=== Assigned task ===
Quote exactly the lines from the start of the entries to the one with "BrightYellowDinnerPlate | [624,416]", both ends included.

---- Data extract

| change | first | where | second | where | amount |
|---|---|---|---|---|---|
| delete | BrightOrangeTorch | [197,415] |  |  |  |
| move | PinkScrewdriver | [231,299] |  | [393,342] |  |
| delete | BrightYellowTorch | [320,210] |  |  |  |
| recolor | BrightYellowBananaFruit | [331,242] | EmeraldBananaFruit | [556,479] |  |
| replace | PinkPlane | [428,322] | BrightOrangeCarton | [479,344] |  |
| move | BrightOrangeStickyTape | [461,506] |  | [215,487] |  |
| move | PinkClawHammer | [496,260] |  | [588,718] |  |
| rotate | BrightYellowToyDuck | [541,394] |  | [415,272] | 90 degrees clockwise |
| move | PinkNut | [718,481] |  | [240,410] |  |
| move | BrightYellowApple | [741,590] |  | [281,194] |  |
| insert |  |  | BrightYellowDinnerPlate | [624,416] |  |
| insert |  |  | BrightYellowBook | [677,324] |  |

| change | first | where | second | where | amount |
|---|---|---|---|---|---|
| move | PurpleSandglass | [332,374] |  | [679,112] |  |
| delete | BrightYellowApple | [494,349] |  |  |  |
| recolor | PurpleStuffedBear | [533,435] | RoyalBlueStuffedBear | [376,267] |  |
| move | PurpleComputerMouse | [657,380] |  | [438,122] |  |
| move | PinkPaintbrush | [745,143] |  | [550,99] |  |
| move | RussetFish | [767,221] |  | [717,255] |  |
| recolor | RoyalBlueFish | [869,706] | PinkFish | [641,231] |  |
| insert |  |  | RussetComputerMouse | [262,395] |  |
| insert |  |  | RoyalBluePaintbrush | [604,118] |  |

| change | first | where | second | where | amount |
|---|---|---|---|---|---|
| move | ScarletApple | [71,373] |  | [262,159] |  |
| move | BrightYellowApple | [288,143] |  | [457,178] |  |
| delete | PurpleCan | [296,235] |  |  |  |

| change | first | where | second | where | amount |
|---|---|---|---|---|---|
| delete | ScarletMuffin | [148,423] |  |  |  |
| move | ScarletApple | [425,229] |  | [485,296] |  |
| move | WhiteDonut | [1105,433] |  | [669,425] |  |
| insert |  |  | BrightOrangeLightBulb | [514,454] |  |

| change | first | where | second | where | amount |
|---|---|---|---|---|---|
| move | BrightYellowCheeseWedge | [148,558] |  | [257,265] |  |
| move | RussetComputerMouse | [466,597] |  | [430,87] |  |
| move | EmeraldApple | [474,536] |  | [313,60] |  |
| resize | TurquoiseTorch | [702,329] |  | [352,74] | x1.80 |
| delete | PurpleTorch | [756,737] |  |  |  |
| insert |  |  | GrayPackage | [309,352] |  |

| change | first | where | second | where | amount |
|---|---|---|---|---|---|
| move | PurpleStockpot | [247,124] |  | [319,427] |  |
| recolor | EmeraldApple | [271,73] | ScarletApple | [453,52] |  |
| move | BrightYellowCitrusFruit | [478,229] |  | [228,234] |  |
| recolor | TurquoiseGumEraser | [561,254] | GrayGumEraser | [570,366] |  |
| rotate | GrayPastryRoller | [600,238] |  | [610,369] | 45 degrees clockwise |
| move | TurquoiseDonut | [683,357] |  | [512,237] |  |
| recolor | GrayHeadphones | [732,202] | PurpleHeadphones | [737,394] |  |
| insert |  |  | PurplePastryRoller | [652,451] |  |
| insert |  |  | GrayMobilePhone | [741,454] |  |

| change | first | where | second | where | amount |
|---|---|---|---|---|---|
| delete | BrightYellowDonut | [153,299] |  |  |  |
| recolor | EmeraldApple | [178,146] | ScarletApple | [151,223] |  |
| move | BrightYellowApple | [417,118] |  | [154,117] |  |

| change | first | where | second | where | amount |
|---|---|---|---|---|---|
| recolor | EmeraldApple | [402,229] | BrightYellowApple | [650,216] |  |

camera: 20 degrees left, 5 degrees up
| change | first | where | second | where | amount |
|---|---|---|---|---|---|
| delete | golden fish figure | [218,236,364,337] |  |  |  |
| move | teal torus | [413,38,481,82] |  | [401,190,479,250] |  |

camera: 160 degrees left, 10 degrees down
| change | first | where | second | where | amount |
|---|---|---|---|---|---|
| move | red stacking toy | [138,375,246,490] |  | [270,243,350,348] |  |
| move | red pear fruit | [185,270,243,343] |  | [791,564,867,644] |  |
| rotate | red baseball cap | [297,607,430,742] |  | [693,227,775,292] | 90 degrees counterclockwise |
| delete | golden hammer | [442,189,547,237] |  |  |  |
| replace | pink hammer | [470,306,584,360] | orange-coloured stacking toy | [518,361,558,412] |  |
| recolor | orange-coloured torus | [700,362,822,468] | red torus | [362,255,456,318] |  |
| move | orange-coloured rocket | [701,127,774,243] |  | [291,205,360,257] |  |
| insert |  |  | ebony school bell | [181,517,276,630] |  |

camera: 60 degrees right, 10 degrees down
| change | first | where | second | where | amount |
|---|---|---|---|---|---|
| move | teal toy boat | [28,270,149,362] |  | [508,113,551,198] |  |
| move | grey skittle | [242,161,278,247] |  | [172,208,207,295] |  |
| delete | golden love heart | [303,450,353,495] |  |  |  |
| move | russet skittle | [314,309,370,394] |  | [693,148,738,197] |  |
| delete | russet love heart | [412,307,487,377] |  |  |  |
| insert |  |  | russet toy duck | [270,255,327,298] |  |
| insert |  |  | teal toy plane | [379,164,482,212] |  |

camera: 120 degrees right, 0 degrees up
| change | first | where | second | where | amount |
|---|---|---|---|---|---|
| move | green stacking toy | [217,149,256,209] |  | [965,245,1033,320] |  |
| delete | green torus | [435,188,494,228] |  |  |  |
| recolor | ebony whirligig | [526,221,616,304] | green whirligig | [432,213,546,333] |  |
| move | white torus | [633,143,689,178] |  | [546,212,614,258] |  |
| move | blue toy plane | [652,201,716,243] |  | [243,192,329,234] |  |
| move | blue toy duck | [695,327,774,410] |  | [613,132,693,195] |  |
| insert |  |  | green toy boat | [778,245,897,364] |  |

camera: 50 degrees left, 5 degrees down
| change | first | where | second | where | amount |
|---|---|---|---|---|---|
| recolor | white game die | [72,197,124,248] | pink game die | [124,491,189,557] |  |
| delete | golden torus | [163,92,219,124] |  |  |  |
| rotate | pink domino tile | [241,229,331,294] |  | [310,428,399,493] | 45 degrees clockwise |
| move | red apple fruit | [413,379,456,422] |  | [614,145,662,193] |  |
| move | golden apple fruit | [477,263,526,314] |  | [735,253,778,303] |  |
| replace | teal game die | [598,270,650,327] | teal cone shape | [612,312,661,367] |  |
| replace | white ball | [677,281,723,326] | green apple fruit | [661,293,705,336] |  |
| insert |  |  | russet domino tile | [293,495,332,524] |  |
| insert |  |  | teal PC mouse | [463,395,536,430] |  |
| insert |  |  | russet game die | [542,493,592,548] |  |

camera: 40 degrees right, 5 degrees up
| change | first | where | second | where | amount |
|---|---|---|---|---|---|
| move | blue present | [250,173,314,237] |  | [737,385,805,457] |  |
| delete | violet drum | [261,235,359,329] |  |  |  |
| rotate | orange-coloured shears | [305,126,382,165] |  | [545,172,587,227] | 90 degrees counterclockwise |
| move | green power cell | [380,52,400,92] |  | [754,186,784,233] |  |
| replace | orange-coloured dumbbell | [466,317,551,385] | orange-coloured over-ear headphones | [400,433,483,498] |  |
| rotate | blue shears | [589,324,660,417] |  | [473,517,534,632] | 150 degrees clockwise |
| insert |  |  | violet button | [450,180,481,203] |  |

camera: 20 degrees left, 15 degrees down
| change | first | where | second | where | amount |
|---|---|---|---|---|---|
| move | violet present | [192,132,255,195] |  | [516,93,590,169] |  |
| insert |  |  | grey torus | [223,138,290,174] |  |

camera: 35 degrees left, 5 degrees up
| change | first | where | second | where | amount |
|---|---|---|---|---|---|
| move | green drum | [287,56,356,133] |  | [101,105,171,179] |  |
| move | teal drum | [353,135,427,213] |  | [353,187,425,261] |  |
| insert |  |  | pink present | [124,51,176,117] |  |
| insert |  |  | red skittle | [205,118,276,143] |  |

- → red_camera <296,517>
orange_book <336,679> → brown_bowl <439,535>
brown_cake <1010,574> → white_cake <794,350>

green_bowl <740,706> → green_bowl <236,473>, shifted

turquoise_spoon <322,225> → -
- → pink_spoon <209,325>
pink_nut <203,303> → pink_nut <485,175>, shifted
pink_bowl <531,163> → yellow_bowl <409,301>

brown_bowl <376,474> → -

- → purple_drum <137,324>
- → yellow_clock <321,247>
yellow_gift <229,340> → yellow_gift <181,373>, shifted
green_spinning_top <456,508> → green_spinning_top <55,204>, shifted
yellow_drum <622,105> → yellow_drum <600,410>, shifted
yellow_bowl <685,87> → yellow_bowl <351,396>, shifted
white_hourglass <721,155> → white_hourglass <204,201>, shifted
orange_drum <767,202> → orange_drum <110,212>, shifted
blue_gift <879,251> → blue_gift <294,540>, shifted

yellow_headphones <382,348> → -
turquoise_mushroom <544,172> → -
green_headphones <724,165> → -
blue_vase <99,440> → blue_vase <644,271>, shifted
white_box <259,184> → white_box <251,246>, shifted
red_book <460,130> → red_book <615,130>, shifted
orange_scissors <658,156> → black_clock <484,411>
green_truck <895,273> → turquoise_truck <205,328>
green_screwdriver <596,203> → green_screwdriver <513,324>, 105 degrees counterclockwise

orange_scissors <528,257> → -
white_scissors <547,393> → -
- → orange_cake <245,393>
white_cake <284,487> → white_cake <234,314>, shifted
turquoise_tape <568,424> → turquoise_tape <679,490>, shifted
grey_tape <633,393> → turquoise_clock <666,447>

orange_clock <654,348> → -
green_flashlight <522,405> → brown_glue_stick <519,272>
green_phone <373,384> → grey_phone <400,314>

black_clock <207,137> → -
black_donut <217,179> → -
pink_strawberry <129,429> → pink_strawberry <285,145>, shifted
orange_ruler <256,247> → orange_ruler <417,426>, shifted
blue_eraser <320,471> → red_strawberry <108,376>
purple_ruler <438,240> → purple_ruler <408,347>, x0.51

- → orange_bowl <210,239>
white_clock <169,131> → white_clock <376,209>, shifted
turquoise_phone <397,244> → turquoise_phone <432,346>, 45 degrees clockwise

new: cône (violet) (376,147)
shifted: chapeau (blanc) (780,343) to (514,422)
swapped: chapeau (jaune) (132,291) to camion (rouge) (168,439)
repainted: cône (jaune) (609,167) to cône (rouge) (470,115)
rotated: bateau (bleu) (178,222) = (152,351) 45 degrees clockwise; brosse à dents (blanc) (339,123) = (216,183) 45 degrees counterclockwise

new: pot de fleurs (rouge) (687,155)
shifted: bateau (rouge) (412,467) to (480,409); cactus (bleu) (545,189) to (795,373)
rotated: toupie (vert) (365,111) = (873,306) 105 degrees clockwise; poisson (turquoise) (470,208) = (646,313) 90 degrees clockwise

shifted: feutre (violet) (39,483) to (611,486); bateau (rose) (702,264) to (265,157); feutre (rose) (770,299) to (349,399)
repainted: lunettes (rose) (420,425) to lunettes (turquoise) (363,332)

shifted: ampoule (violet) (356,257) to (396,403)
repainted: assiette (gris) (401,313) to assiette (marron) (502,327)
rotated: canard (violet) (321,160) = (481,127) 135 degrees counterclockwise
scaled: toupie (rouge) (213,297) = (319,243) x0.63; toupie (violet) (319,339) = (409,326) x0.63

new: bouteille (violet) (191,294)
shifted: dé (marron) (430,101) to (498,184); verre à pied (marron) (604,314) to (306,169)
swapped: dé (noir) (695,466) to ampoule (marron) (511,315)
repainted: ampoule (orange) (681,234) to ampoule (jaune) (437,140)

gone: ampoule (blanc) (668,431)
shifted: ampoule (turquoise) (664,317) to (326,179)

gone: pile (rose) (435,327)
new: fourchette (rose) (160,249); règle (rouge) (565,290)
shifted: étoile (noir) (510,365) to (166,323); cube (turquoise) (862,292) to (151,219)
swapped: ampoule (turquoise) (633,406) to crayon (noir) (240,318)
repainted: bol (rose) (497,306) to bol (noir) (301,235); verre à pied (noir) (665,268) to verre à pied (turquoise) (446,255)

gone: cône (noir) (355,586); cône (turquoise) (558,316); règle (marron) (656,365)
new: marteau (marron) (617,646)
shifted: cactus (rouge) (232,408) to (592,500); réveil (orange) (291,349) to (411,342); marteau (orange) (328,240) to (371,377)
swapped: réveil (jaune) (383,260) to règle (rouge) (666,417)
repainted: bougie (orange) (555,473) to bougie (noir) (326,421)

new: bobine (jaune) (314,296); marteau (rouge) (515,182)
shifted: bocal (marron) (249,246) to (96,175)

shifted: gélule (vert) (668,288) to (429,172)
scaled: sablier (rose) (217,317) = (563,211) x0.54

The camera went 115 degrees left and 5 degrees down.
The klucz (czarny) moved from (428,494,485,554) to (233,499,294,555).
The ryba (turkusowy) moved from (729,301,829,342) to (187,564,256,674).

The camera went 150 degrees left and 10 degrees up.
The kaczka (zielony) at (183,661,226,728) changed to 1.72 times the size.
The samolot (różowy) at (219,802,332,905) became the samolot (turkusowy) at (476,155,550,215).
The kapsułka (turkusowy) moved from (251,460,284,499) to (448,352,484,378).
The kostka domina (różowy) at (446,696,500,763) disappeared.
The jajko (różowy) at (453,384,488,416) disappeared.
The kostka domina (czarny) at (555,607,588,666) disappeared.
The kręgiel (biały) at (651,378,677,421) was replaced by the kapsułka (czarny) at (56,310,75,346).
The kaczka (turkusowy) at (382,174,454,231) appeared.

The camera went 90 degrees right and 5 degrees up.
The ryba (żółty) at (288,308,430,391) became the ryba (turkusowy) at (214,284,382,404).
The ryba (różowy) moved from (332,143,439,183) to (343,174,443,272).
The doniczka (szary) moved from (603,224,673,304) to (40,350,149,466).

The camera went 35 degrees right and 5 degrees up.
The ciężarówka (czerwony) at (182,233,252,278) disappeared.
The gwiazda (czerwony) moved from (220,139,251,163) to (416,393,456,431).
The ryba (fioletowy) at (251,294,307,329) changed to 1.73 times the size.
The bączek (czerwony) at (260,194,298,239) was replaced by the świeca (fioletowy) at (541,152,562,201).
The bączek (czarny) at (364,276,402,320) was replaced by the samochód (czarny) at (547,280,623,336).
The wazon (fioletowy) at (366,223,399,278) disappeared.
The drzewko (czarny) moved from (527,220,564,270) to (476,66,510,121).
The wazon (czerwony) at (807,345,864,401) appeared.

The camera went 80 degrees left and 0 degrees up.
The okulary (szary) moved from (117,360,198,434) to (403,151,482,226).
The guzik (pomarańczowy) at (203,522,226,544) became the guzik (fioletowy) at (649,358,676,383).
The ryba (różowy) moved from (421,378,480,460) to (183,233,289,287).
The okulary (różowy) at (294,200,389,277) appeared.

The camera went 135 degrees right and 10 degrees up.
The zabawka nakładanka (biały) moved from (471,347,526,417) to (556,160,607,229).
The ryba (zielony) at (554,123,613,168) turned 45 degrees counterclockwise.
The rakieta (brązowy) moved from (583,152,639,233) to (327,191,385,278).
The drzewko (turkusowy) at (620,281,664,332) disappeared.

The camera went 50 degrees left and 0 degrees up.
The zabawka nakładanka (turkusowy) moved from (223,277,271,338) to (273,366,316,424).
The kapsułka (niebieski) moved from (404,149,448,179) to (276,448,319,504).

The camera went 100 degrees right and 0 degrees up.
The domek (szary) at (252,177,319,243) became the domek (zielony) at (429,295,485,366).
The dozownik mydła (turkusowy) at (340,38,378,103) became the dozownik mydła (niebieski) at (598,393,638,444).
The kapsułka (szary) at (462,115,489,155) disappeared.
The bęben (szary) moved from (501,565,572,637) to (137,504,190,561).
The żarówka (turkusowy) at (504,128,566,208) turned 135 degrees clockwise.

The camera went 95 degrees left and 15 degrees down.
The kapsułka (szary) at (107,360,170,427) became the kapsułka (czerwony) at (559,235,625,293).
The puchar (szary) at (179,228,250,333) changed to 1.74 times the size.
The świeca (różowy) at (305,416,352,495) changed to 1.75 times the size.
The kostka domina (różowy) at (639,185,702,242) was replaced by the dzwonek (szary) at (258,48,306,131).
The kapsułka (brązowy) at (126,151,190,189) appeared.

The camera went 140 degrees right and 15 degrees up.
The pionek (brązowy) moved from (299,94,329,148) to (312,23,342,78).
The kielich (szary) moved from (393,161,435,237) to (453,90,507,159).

--------

=== Reply ===
| change | first | where | second | where | amount |
|---|---|---|---|---|---|
| delete | BrightOrangeTorch | [197,415] |  |  |  |
| move | PinkScrewdriver | [231,299] |  | [393,342] |  |
| delete | BrightYellowTorch | [320,210] |  |  |  |
| recolor | BrightYellowBananaFruit | [331,242] | EmeraldBananaFruit | [556,479] |  |
| replace | PinkPlane | [428,322] | BrightOrangeCarton | [479,344] |  |
| move | BrightOrangeStickyTape | [461,506] |  | [215,487] |  |
| move | PinkClawHammer | [496,260] |  | [588,718] |  |
| rotate | BrightYellowToyDuck | [541,394] |  | [415,272] | 90 degrees clockwise |
| move | PinkNut | [718,481] |  | [240,410] |  |
| move | BrightYellowApple | [741,590] |  | [281,194] |  |
| insert |  |  | BrightYellowDinnerPlate | [624,416] |  |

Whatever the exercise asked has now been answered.